(Scene edit records)
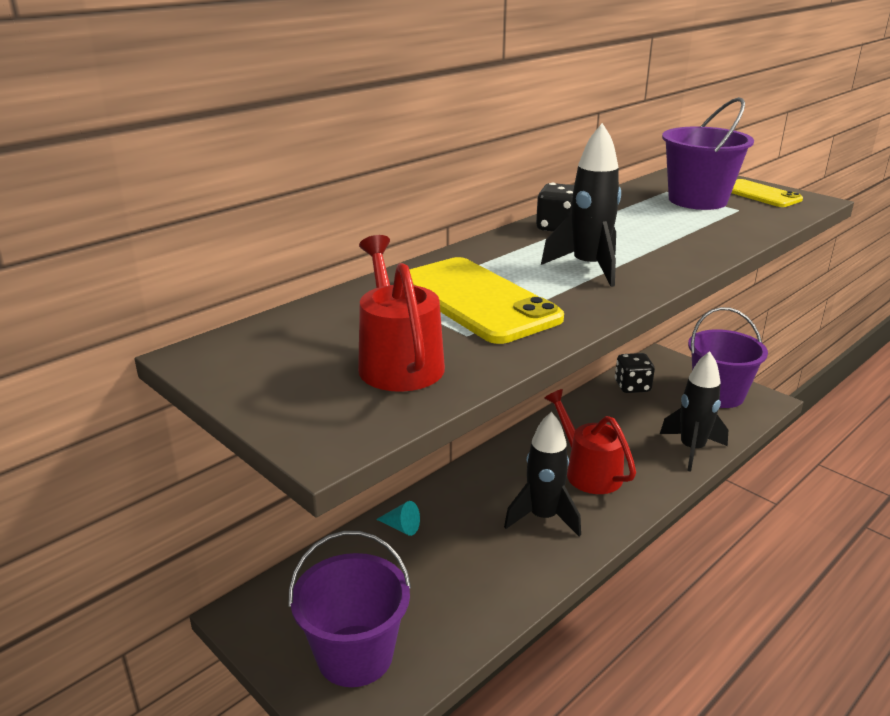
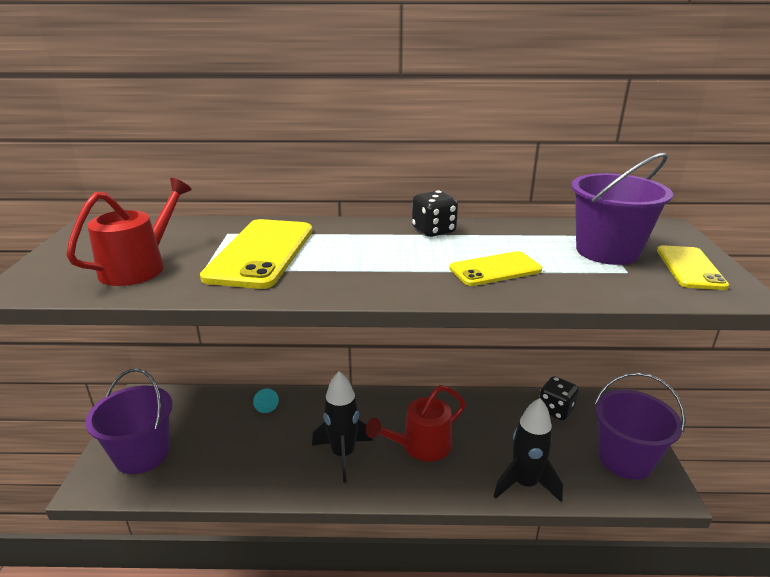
camera: 45 degrees right, 0 degrees up
(588, 267) = (378, 263): black rocket -> none
(588, 471) = (420, 446): red watering can -> red watering can turned 135 degrees counterclockwise
(670, 238) = (495, 269): none -> yellow phone

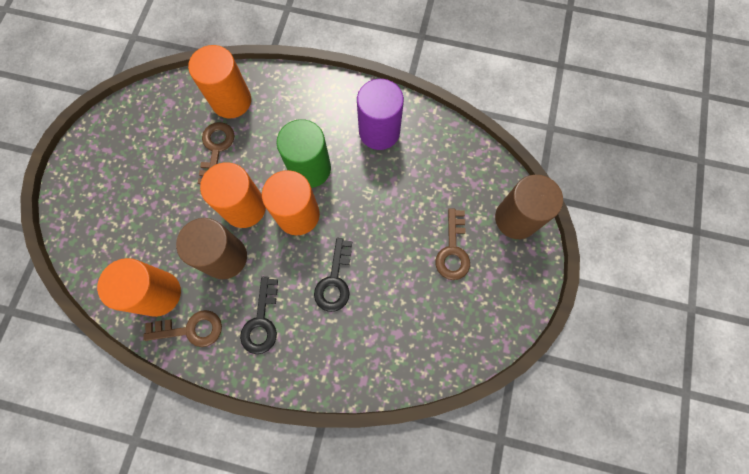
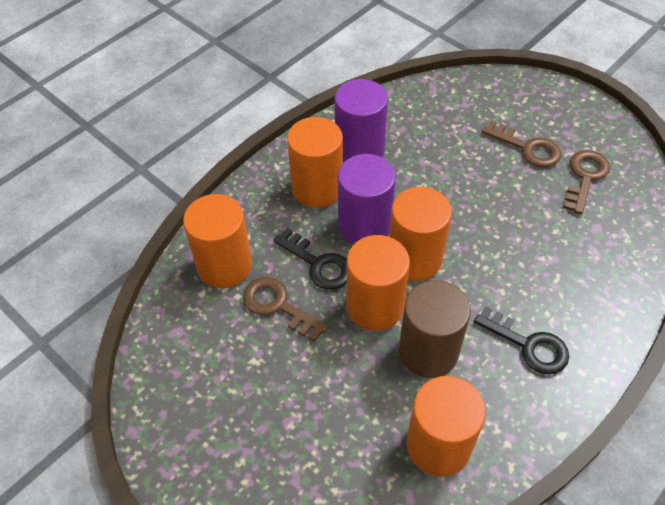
camera: 60 degrees left, 20 degrees down
(190, 329) = (504, 425): brown key -> brown key (585, 177)
(310, 168) = (364, 225): green cylinder -> purple cylinder
(326, 122) = (317, 188): none -> orange cylinder
(335, 281) = (512, 256): black key -> black key (318, 264)
(516, 218) = (518, 90): brown cylinder -> none

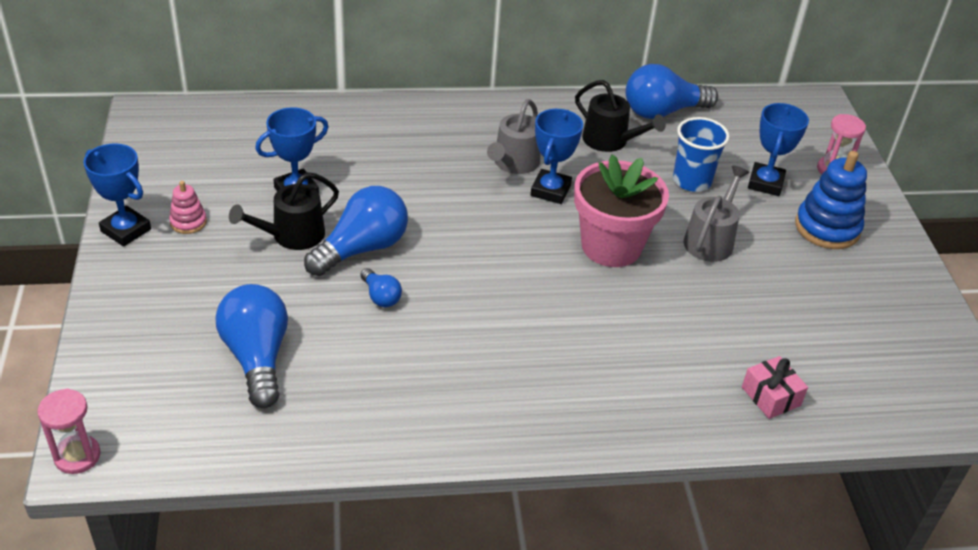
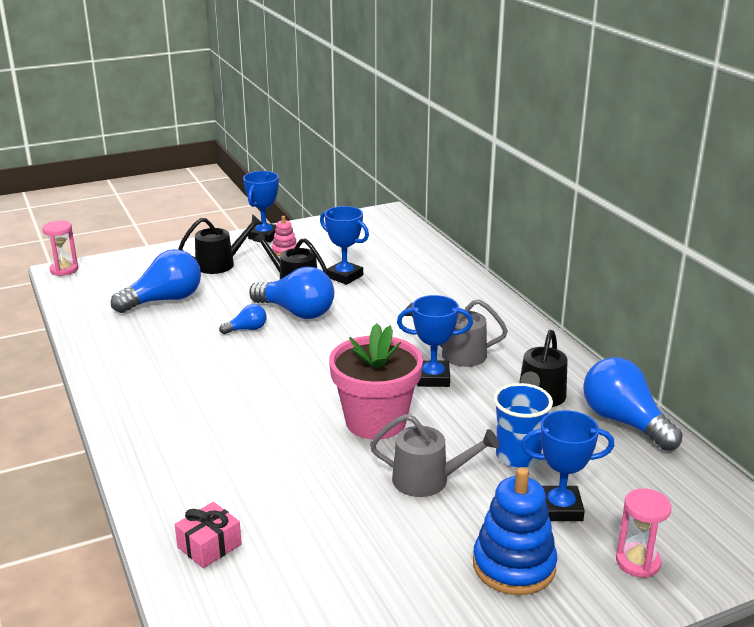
camera: 75 degrees right, 15 degrees down
(183, 287) = (220, 264): none -> black watering can
(381, 297) = (247, 329): blue light bulb -> blue light bulb turned 150 degrees counterclockwise

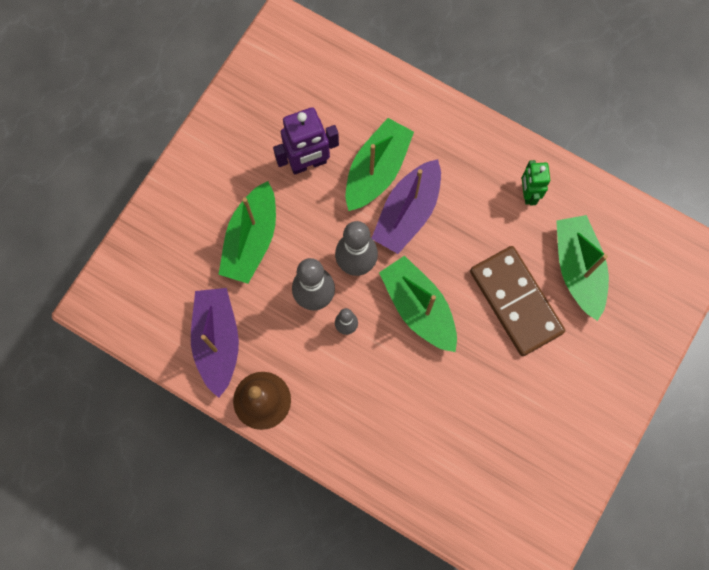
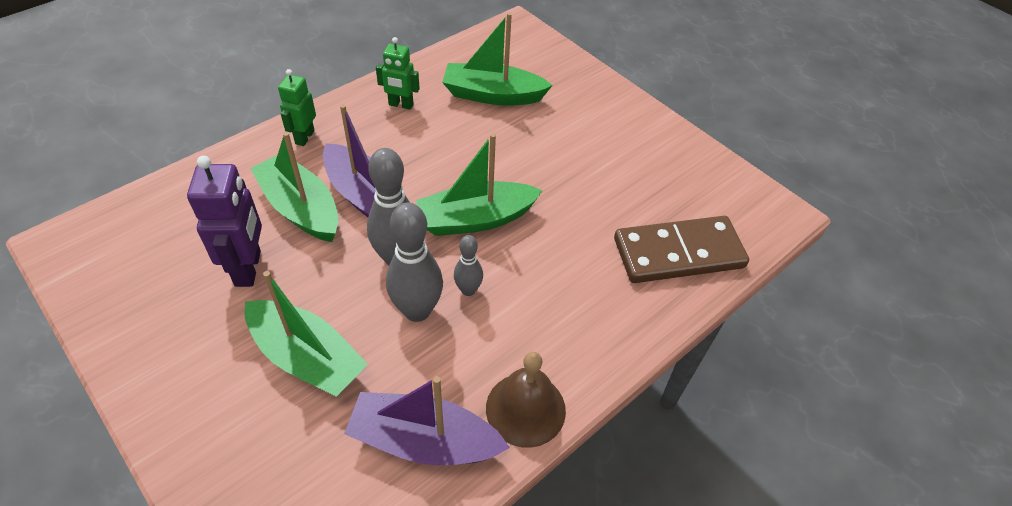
camera: 75 degrees left, 25 degrees down
(453, 134) = (304, 137): none -> green robot
(515, 302) = (505, 144): brown domino -> brown domino (678, 253)

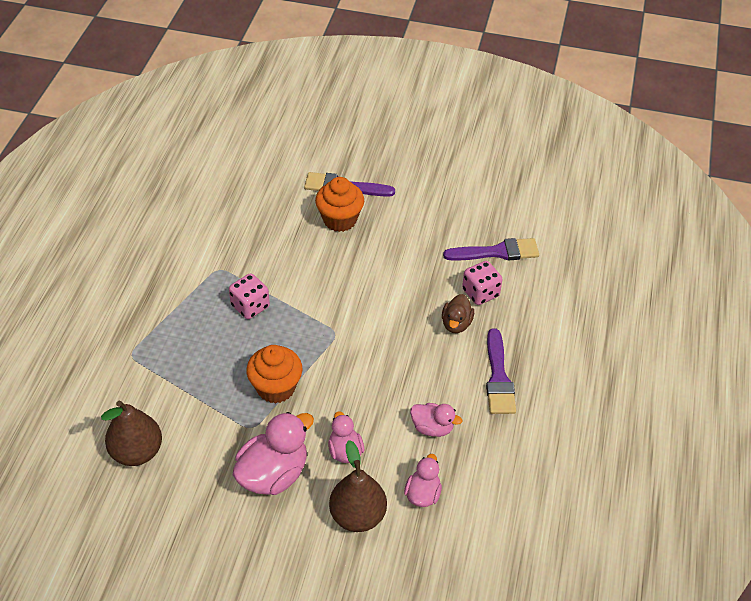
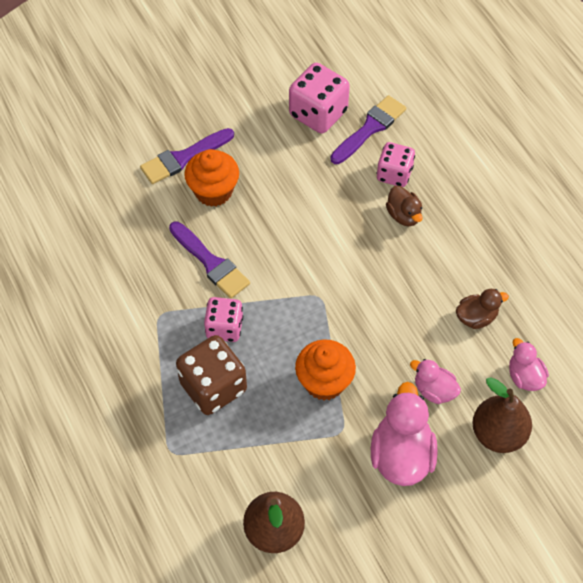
camera: 40 degrees left, 10 degrees up
(201, 336) = (213, 387): none -> brown dice
(432, 428) = (476, 317): pink duck -> brown duck
(469, 219) = (318, 113): none -> pink dice
(498, 377) = (480, 237): purple brush -> purple brush (211, 263)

● **WORK TO COMPLETE**: The lines you need are those containing "green"; find them in the records and copy them.

● **EXPECTED ANSWER**:
(310, 168) = (364, 225): green cylinder -> purple cylinder
(453, 134) = (304, 137): none -> green robot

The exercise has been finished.